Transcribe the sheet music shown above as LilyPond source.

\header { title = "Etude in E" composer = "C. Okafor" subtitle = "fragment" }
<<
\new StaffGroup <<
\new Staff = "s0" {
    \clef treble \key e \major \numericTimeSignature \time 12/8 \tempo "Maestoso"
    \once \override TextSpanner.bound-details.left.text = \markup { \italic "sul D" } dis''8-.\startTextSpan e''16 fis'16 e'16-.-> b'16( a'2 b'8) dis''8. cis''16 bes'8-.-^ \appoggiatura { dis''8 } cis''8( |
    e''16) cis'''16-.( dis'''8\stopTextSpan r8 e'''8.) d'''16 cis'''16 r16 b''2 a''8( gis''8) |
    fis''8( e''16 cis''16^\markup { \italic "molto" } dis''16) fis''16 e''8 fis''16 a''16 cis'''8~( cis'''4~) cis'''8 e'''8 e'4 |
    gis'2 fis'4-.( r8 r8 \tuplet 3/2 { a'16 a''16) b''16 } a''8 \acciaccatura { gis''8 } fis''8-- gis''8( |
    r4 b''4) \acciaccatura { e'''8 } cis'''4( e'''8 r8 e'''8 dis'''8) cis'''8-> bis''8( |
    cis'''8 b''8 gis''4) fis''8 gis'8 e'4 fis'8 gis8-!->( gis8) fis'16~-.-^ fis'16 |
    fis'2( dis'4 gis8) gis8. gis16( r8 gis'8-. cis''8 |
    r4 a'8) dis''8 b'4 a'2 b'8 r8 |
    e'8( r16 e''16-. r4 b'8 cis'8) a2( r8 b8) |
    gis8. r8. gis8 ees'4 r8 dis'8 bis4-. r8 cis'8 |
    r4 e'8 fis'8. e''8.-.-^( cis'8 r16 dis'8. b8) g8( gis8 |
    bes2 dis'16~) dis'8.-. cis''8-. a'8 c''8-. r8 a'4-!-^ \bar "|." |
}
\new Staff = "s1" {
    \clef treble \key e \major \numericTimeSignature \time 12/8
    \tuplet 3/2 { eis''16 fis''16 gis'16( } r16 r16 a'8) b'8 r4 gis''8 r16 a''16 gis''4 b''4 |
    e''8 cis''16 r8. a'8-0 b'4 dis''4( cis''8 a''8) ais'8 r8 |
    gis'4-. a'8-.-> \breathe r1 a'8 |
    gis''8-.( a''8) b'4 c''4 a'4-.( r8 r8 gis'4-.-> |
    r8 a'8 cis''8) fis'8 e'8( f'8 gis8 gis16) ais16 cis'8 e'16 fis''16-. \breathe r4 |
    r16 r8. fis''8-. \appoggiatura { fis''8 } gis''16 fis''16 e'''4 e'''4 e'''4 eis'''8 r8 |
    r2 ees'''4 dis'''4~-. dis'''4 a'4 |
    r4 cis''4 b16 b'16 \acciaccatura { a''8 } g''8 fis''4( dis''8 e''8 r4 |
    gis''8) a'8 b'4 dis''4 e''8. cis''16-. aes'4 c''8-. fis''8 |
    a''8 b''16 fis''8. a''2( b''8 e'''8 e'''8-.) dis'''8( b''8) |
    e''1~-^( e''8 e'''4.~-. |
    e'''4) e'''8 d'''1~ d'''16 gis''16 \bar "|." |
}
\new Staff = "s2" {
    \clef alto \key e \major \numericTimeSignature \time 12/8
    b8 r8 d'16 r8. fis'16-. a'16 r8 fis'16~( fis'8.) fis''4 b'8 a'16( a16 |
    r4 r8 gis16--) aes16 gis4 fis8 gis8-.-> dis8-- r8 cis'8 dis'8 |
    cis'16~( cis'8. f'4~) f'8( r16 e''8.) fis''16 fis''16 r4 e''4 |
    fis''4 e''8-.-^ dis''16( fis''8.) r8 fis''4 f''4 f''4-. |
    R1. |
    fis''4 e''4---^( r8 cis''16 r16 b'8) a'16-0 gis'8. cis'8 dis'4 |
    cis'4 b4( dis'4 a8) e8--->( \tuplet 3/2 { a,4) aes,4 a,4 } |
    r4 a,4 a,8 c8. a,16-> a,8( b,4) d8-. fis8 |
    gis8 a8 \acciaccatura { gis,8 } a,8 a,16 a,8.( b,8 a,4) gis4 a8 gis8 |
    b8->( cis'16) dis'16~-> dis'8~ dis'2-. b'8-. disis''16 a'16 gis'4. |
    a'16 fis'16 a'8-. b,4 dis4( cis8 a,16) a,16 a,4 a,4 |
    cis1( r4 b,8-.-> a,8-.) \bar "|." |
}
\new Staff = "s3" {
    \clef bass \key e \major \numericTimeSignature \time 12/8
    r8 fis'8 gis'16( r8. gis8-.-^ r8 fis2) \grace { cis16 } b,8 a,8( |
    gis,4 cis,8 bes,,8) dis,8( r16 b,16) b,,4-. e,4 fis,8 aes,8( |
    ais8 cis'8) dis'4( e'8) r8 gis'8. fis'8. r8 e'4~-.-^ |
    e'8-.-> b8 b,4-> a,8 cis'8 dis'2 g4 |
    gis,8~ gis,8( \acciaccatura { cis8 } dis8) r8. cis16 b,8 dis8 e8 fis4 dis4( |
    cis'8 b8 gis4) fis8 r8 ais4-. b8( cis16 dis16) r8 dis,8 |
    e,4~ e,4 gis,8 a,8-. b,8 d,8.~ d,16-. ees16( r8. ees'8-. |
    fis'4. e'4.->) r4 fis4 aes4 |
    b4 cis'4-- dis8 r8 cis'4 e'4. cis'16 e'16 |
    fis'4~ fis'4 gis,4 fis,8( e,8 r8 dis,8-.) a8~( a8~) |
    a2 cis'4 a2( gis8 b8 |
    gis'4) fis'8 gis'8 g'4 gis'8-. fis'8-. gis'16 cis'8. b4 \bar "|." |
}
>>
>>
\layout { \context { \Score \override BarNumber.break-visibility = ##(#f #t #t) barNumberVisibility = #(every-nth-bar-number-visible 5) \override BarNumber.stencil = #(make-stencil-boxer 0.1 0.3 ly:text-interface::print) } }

◆ **TASK BRIEF**: How many lines in the rows above contain the string "acciaccatura"? Reply with the number alone.

◆ **CORRECT ANSWER**: 5